**TASK GOAL:** Reproduce exactly, and only, the lines below from the one containing "pink arrow at" through the one containing "pink line: moved 8 px down".

**SUPPLIED ENTRIES:**
******
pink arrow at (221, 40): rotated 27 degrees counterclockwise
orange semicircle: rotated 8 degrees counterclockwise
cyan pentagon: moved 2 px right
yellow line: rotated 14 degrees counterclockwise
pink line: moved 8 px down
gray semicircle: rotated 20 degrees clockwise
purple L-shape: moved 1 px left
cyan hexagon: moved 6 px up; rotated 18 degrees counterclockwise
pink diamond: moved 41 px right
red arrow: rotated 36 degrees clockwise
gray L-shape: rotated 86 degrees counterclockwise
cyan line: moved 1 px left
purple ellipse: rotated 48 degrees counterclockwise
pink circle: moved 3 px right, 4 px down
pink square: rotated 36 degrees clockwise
******
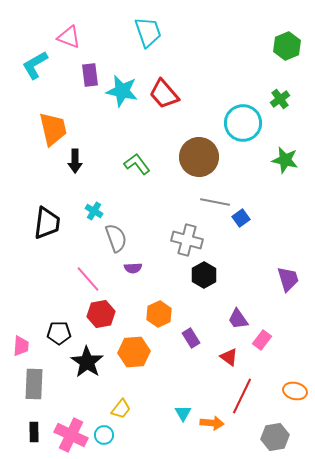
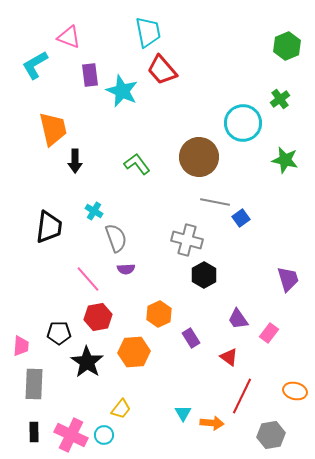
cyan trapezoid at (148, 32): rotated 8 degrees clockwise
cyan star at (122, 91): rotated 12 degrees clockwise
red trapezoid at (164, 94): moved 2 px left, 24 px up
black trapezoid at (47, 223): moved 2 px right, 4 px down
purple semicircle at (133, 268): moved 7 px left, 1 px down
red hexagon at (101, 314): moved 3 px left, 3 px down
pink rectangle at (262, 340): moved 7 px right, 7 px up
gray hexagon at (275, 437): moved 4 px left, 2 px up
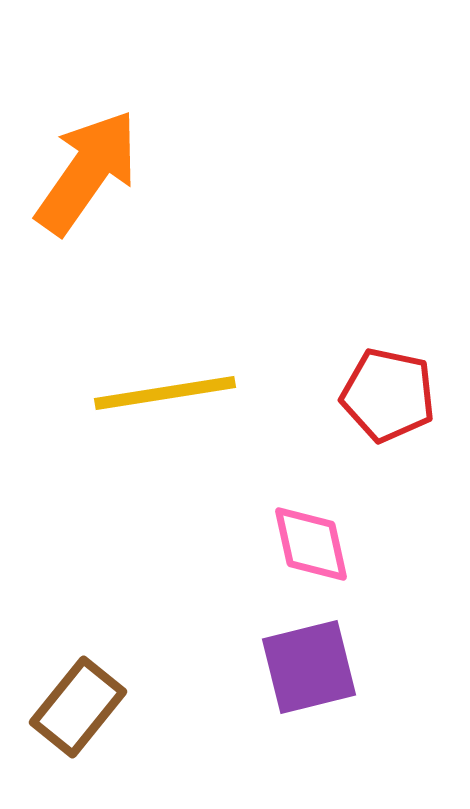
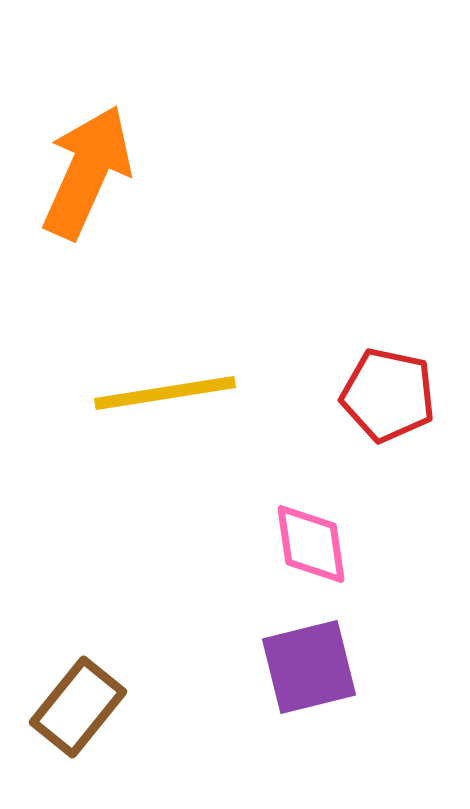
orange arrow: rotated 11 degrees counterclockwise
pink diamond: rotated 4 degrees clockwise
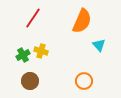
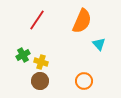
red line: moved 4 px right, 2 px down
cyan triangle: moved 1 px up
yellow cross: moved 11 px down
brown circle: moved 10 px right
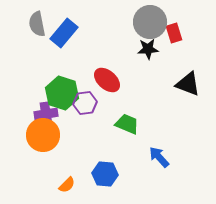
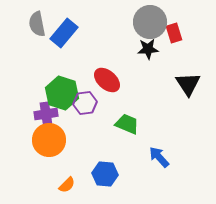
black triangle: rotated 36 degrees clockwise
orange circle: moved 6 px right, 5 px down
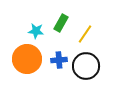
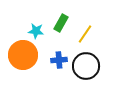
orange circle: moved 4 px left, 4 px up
******
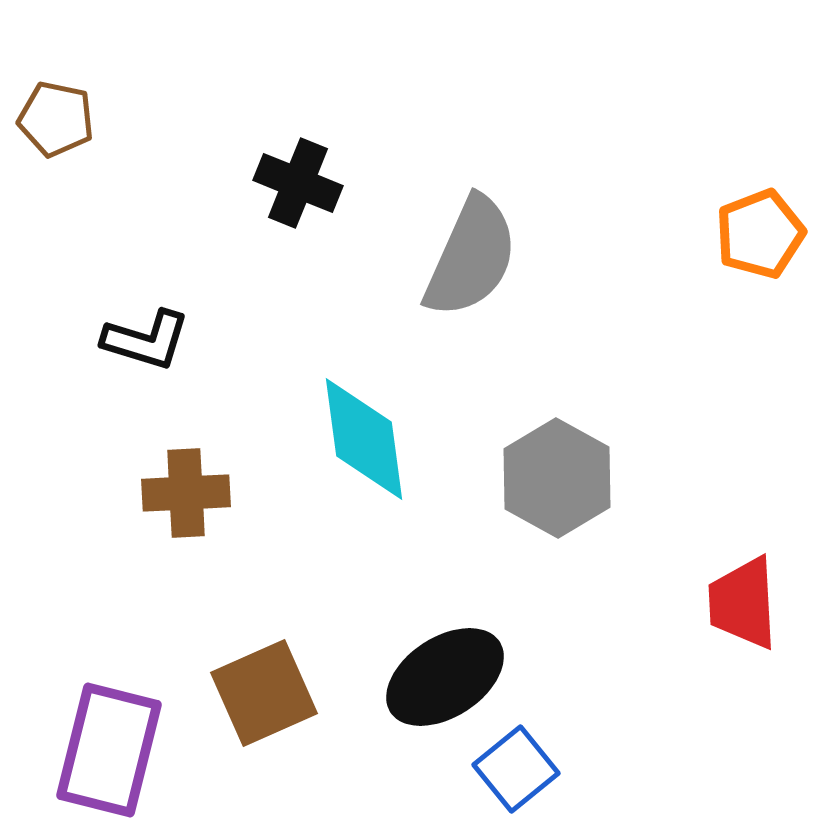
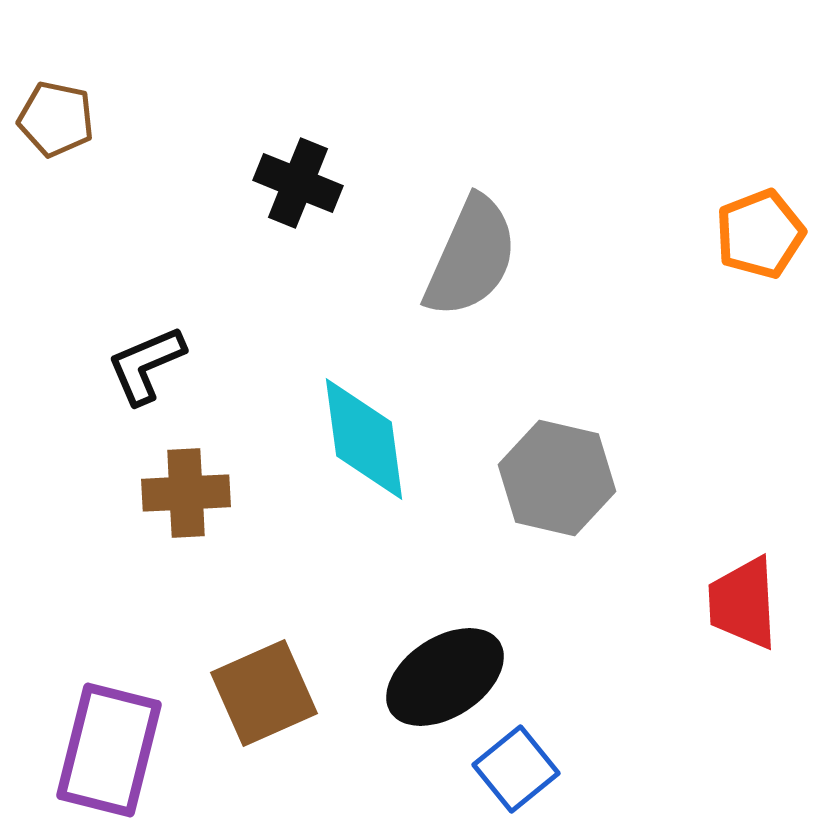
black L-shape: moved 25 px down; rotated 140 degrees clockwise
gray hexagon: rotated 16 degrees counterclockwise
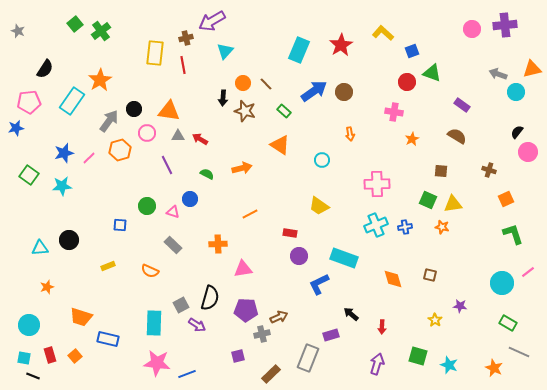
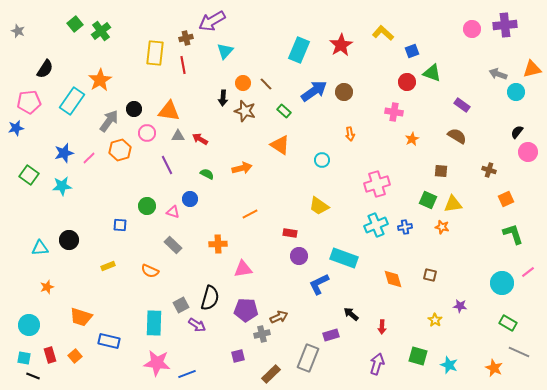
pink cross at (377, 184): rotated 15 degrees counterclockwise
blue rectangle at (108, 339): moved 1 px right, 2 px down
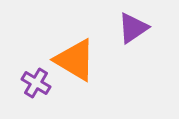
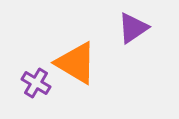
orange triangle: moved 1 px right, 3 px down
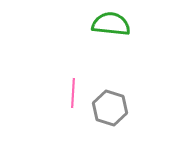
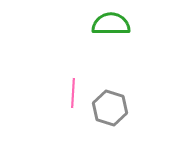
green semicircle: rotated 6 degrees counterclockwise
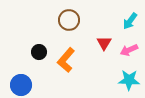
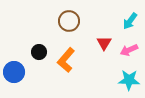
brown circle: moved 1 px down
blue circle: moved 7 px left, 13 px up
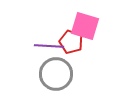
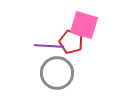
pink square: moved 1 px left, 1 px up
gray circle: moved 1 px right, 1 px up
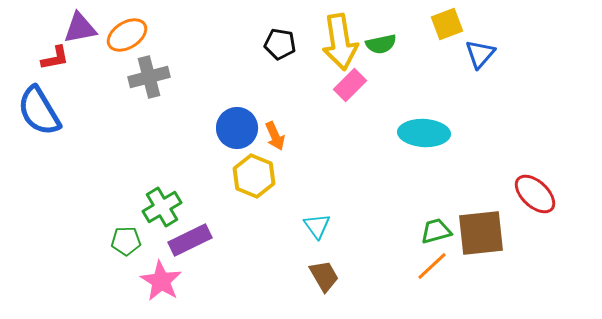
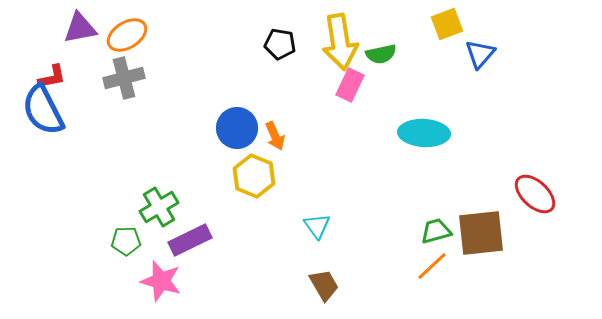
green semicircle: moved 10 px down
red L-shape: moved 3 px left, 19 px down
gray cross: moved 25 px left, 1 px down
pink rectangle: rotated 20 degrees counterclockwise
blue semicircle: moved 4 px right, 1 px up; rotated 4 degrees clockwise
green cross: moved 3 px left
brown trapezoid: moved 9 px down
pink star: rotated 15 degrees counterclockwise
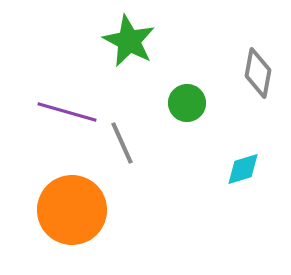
******
**RESPONSE BOX:**
pink arrow at (221, 40): rotated 27 degrees counterclockwise
orange semicircle: rotated 8 degrees counterclockwise
cyan pentagon: moved 2 px right
yellow line: rotated 14 degrees counterclockwise
pink line: moved 8 px down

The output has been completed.